* The records
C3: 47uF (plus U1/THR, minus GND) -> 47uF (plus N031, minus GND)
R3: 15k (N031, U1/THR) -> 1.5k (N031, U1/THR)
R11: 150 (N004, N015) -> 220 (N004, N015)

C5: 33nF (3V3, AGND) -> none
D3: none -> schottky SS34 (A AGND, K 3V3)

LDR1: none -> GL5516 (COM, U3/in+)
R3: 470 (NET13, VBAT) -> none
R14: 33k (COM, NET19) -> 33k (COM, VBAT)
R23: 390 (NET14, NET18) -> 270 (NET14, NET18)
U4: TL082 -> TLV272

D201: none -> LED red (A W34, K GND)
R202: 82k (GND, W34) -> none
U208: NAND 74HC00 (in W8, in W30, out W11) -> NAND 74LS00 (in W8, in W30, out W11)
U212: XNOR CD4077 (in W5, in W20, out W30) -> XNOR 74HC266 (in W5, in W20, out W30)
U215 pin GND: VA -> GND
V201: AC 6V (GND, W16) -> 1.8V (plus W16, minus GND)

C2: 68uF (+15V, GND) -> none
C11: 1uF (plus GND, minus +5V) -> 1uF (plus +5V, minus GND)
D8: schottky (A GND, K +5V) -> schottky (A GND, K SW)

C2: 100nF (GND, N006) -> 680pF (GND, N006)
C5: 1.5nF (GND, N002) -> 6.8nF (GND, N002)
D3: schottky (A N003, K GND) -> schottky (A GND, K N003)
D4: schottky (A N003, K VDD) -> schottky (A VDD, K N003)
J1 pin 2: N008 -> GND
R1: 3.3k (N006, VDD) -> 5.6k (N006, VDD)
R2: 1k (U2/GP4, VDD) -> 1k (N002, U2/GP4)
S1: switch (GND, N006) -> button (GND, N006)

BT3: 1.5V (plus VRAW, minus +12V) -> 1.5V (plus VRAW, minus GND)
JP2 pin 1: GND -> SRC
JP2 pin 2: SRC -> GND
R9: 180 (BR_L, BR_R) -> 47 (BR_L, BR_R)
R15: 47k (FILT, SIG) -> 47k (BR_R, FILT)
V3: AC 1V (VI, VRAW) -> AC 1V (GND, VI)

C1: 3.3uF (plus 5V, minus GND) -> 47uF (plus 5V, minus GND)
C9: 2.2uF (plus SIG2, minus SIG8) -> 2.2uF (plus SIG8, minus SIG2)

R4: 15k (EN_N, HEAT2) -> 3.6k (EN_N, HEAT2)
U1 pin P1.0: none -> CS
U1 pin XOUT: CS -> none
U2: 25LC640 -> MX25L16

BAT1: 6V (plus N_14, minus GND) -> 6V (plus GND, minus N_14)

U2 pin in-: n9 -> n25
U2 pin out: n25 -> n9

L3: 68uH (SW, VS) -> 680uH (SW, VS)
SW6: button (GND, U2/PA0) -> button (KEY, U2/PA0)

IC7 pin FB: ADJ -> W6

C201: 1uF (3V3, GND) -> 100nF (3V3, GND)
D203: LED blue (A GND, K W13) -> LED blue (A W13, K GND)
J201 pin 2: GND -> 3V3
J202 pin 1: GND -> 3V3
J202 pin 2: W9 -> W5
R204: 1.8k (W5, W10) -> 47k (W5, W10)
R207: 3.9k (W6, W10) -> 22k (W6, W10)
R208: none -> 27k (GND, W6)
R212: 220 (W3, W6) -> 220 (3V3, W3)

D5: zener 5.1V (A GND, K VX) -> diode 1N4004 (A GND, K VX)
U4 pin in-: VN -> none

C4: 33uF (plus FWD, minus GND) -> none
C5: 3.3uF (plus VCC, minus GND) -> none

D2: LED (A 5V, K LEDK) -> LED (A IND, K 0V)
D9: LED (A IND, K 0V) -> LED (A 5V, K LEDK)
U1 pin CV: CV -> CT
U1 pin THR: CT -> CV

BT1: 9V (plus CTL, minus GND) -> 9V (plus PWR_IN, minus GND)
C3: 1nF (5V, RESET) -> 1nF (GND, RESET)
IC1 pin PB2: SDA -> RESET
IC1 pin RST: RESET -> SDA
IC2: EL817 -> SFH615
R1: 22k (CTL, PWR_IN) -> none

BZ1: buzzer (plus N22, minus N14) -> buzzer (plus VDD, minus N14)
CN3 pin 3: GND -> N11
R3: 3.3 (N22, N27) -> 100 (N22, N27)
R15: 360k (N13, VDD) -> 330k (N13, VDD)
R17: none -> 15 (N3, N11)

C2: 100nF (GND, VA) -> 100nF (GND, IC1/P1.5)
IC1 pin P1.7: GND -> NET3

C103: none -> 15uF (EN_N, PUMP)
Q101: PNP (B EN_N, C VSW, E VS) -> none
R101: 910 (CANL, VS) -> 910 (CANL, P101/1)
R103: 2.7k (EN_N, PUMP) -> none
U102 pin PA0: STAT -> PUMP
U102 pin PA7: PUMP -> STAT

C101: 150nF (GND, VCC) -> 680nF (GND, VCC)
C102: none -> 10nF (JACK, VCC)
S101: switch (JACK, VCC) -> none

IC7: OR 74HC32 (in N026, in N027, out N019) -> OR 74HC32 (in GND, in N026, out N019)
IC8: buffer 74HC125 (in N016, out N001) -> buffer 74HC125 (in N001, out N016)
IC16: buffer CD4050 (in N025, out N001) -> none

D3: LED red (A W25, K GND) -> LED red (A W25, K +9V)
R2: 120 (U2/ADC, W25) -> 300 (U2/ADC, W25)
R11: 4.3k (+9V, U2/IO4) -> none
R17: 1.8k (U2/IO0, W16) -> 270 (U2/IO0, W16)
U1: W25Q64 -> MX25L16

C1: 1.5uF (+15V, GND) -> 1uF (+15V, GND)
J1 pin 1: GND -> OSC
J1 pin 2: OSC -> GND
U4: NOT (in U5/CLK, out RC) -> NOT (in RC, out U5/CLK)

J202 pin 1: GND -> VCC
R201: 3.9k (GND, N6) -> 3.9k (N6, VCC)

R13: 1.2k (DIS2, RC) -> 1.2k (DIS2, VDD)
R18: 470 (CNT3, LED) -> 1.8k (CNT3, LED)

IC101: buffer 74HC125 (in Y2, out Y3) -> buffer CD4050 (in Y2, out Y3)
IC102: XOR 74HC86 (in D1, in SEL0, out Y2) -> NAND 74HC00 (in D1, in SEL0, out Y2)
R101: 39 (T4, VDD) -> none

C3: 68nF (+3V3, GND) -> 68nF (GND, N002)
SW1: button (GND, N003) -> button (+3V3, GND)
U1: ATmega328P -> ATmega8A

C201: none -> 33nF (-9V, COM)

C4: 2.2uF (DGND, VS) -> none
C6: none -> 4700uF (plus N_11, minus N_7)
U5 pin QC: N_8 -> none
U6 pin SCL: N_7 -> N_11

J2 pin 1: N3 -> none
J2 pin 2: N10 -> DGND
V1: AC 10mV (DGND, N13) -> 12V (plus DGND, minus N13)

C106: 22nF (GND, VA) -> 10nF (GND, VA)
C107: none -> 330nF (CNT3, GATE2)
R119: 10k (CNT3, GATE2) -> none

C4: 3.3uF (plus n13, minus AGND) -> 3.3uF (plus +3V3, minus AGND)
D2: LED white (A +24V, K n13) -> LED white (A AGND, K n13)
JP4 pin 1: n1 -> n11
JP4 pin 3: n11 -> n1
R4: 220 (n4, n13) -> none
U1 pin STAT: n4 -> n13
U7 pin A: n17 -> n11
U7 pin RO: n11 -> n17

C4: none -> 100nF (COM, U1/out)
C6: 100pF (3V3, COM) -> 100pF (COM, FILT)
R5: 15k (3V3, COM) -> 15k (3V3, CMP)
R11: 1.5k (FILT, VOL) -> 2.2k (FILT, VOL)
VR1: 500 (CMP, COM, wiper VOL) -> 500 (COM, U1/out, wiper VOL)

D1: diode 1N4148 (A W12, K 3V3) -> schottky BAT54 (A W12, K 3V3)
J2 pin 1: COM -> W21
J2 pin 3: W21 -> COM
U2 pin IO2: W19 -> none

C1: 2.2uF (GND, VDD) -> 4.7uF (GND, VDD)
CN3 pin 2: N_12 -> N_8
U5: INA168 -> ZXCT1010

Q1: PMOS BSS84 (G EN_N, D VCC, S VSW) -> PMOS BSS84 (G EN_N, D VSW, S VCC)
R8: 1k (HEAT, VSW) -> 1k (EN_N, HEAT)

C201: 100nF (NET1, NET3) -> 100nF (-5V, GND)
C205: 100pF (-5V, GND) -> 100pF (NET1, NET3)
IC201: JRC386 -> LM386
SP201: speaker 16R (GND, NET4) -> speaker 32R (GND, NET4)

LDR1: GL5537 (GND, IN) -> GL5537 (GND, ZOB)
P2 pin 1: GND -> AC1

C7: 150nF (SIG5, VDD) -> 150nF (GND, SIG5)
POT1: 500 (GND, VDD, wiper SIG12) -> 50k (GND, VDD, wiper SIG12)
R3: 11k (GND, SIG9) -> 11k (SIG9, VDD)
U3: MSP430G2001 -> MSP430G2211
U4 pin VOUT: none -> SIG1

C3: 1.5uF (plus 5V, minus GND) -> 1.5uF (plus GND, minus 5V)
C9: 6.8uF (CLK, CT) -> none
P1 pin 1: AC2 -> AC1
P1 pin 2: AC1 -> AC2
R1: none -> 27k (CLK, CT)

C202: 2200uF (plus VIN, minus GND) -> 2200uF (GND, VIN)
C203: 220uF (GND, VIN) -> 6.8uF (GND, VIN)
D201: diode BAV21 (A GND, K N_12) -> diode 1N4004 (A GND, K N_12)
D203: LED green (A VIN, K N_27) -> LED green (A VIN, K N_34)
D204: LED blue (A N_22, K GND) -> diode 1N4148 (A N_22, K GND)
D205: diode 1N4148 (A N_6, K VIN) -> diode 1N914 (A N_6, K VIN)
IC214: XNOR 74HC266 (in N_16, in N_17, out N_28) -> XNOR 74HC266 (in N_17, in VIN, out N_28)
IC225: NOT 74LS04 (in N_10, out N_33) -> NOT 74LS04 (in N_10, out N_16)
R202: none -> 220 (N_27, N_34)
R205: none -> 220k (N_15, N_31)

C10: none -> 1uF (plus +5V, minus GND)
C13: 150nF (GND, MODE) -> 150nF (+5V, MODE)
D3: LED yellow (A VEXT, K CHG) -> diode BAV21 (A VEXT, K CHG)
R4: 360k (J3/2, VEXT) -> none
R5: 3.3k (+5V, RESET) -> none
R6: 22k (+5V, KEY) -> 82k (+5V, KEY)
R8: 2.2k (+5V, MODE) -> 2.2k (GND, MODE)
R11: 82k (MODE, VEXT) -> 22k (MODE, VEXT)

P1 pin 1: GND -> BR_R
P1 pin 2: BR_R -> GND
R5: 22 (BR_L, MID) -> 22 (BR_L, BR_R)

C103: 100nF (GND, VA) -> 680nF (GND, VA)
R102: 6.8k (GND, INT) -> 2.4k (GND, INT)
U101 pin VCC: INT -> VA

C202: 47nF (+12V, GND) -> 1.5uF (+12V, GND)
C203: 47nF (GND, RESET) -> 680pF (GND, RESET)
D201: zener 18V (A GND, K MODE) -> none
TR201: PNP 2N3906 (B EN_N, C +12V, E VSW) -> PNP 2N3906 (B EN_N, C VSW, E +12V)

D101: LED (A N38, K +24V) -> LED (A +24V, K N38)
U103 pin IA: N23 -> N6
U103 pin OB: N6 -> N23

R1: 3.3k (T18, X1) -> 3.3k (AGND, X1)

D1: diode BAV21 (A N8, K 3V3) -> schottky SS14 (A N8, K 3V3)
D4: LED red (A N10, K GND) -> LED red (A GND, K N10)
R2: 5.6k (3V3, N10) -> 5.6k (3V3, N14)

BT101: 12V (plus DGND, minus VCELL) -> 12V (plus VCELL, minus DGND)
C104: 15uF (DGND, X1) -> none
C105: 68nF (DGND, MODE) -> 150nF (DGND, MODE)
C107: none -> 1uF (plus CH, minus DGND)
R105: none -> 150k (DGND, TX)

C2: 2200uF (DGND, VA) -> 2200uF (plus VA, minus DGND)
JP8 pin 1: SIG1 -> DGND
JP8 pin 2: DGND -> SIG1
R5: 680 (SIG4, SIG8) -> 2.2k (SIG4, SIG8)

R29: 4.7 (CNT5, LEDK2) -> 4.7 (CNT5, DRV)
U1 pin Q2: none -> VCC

* Required action
What lines in the records above include the string "FILT"? Copy each one.

* Solution for this exercise
R15: 47k (FILT, SIG) -> 47k (BR_R, FILT)
C6: 100pF (3V3, COM) -> 100pF (COM, FILT)
R11: 1.5k (FILT, VOL) -> 2.2k (FILT, VOL)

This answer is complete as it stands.